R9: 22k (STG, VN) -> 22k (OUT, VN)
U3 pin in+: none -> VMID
::::::
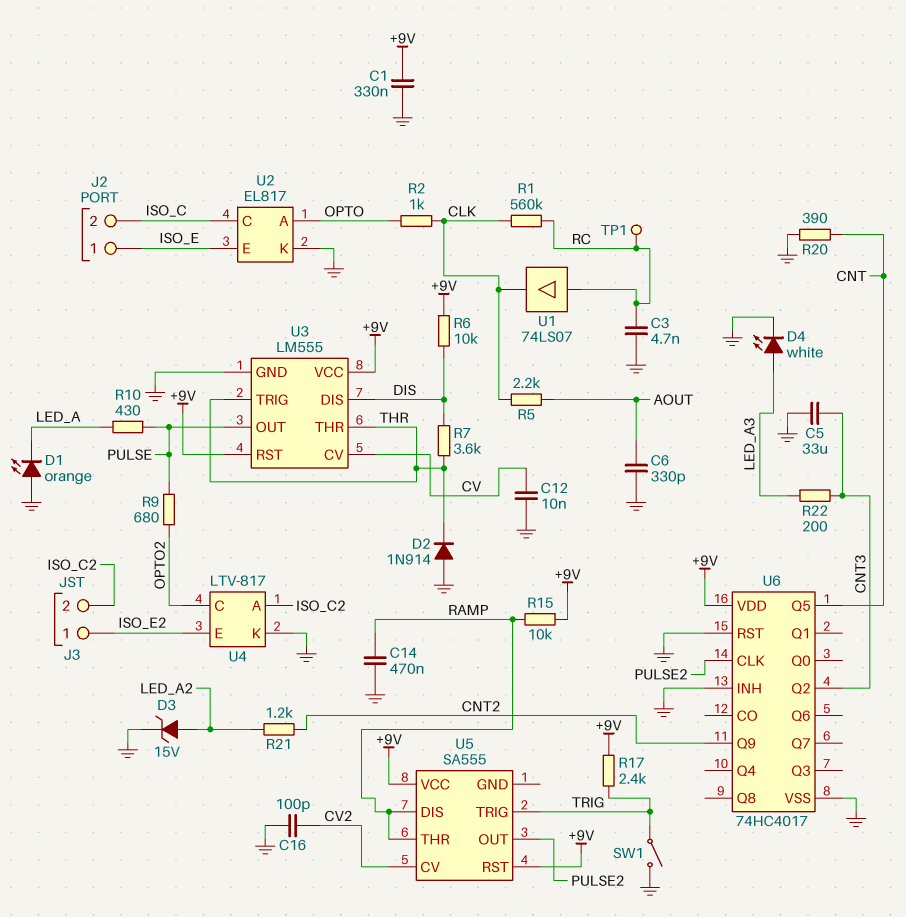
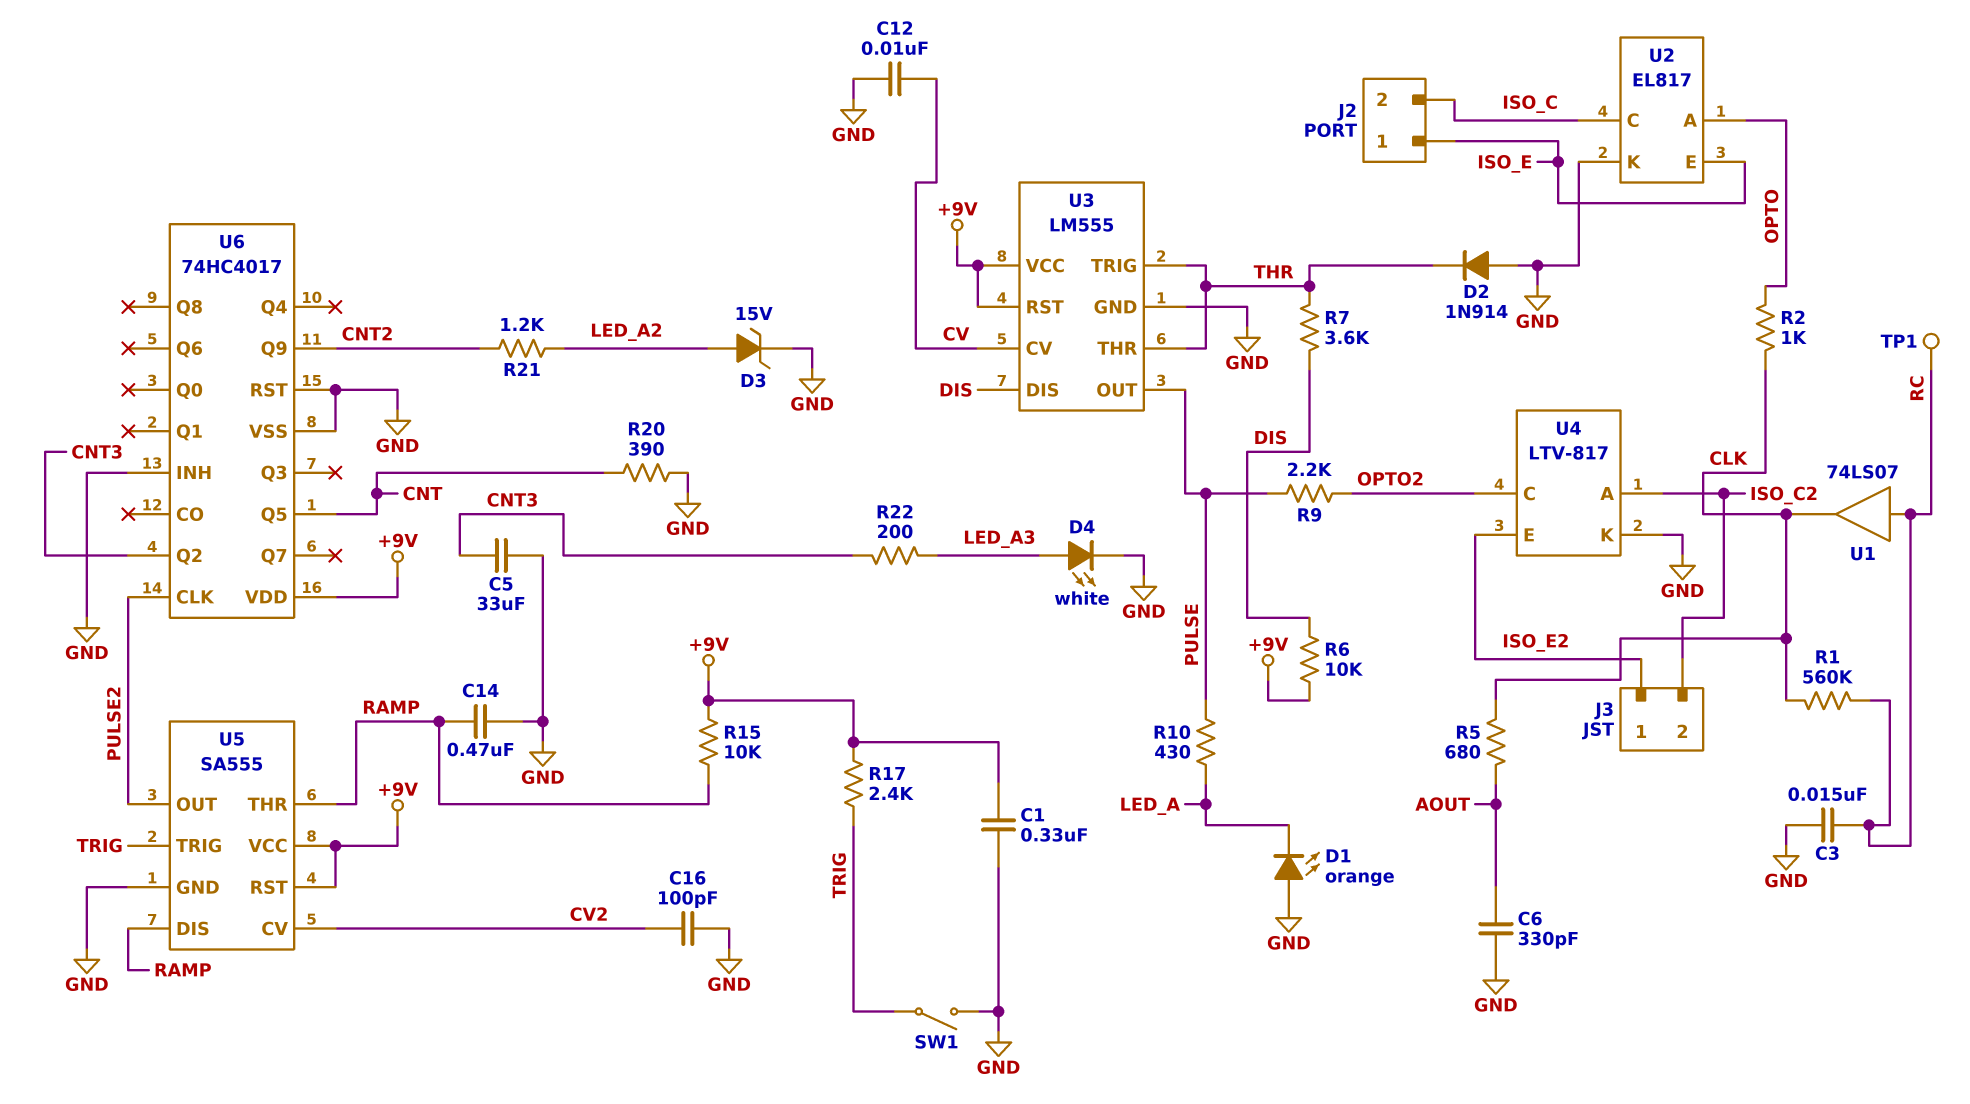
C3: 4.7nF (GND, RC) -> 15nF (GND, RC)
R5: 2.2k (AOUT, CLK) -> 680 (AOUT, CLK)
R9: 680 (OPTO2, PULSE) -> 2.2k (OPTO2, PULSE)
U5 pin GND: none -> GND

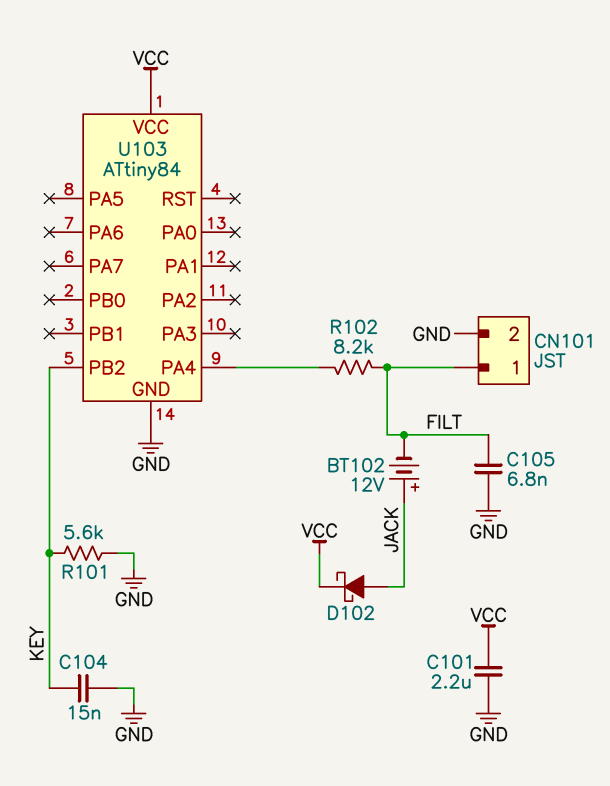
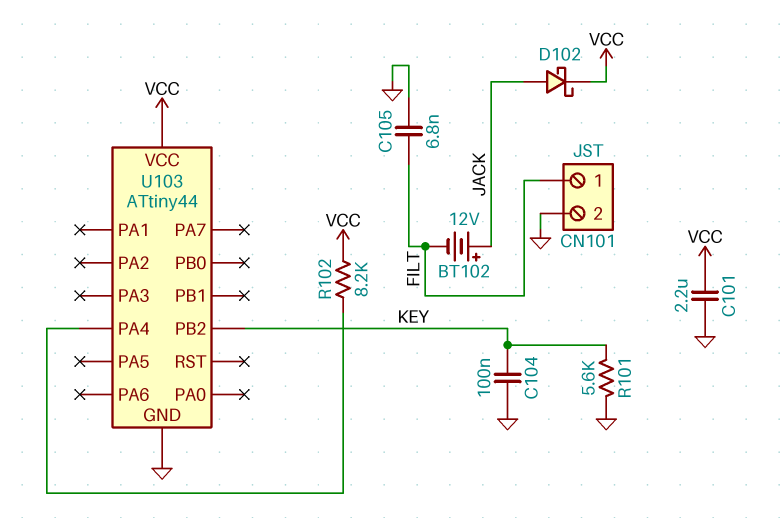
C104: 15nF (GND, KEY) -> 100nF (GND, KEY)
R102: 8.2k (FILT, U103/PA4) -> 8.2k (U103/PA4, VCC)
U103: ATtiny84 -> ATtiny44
::::::
Problem details: Which of the lines in the material above contain "none"? Copy each one out.

Answer section:
U3 pin in+: none -> VMID
U5 pin GND: none -> GND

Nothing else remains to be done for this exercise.